──────── SUPPLIED INFORMATION
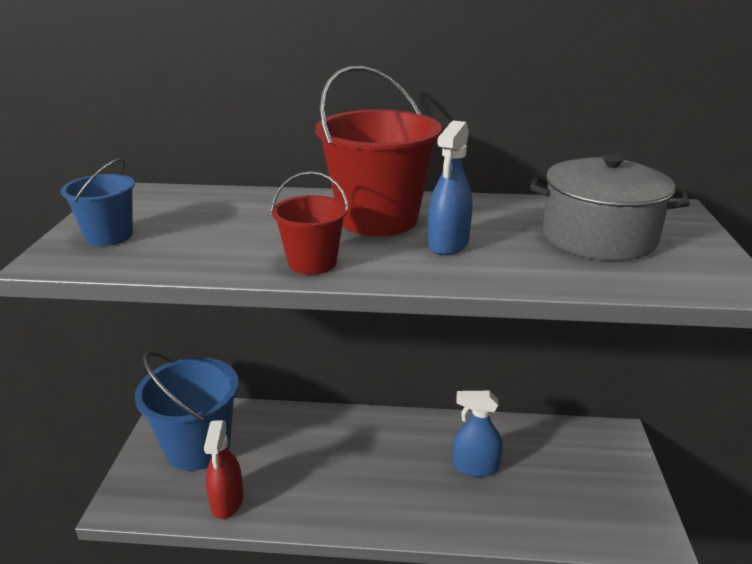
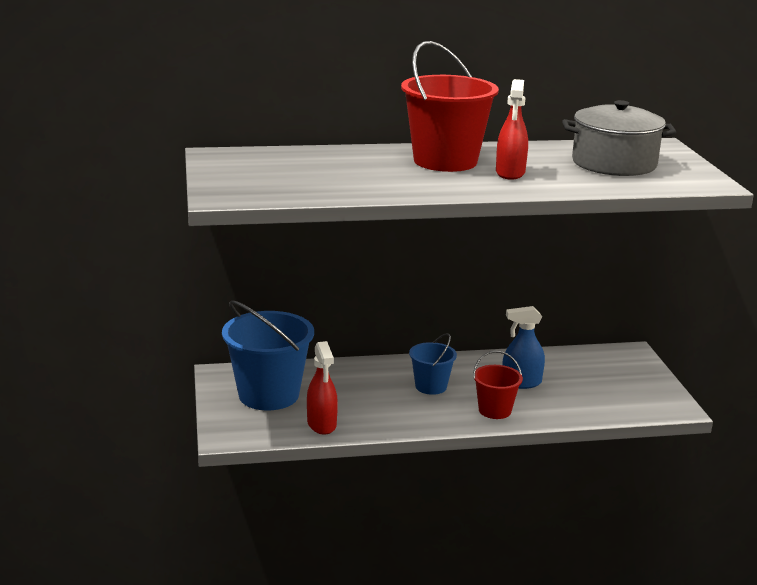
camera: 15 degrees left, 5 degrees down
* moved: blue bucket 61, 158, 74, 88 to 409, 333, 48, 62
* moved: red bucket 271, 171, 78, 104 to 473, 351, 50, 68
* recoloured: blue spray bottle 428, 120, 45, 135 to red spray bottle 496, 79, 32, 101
────────────────
YOUR OBJECTIVE ->
Retype the line containing "333, 48, 62" and all the lines after it, ending with the final line of the material, exactly.

EXERCISE RESULT ->
* moved: blue bucket 61, 158, 74, 88 to 409, 333, 48, 62
* moved: red bucket 271, 171, 78, 104 to 473, 351, 50, 68
* recoloured: blue spray bottle 428, 120, 45, 135 to red spray bottle 496, 79, 32, 101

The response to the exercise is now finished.